**WORK REQUIRED:** Some entries follow. Reproduce exactly the lines starting at the one with "orange screwdriver [531,109,610,152]" and stopping after the one with "pink car [787,218,819,272]".

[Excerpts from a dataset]

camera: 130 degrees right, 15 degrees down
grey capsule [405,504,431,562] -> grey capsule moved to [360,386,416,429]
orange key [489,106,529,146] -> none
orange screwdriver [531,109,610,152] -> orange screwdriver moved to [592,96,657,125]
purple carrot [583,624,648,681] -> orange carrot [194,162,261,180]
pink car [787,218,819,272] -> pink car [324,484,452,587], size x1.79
---
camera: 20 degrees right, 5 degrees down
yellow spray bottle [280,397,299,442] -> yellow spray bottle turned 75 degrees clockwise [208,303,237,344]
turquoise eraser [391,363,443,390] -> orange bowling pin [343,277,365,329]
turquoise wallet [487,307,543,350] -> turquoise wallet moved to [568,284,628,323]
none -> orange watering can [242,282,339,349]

**RESULT OF THE EXERCISE:**
orange screwdriver [531,109,610,152] -> orange screwdriver moved to [592,96,657,125]
purple carrot [583,624,648,681] -> orange carrot [194,162,261,180]
pink car [787,218,819,272] -> pink car [324,484,452,587], size x1.79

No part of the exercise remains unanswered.